─── RECORDS FOR PROCESSING

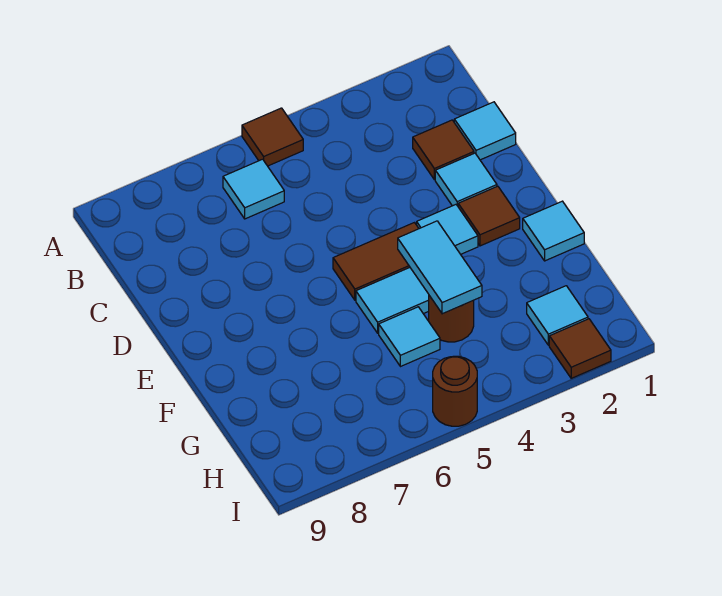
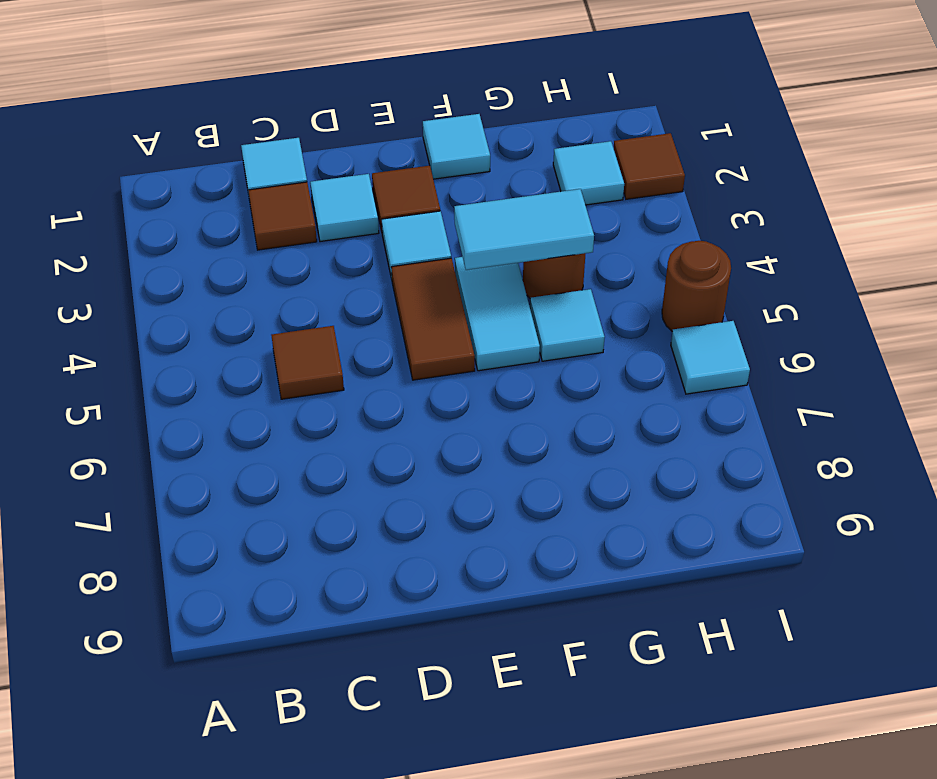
brown tile A5 level 1 -> brown tile C5 level 1
cyan tile B6 level 1 -> cyan tile I6 level 1

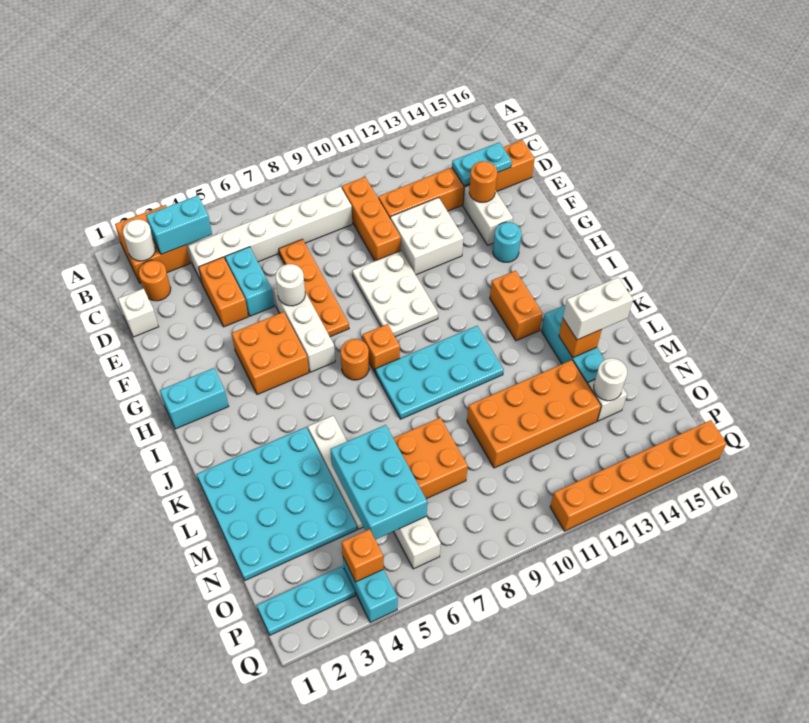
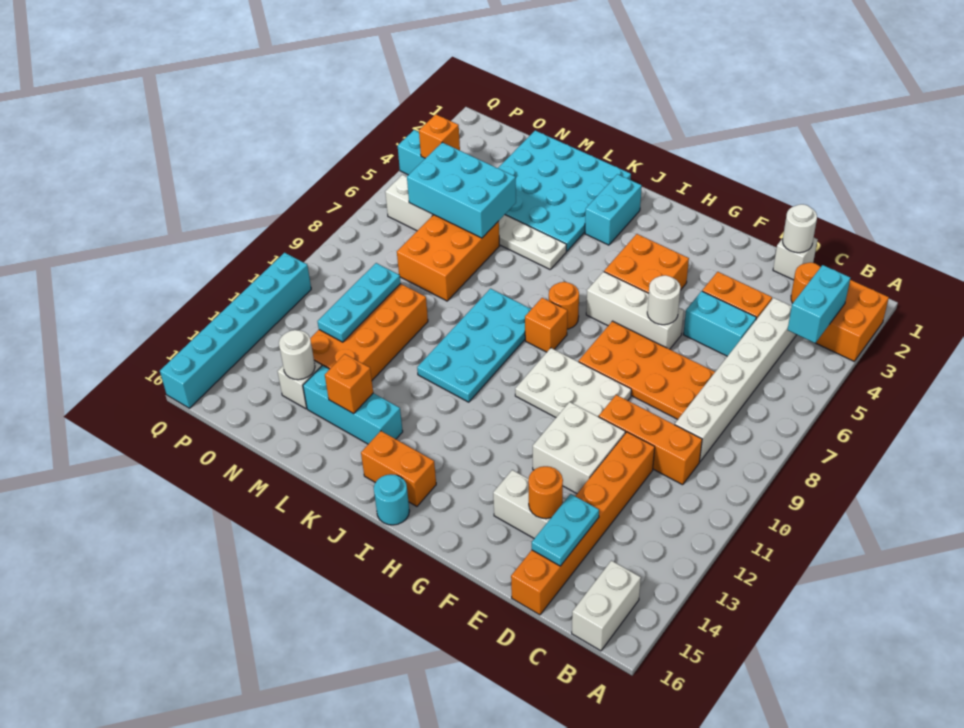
white round brick B2 level 2 -> white round brick D1 level 2
orange plate D7:G7 level 1 -> orange plate D7:G8 level 1
cyan round brick G14 level 1 -> cyan round brick I16 level 1
cyan brick H1:H2 level 1 -> cyan brick J2:J3 level 1
orange brick I13:J13 level 1 -> orange brick I15:J15 level 1
white brick L14:L15 level 3 -> white brick B15:B16 level 1
cyan plate P1:P3 level 1 -> cyan plate N10:N12 level 2
orange brick Q11:Q16 level 1 -> cyan brick Q11:Q16 level 1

──────

• _REQUIREMENT_
Track down every line in the entries that includes the string "white", and copy it.

• _WORKED SOLUTION_
white round brick B2 level 2 -> white round brick D1 level 2
white brick L14:L15 level 3 -> white brick B15:B16 level 1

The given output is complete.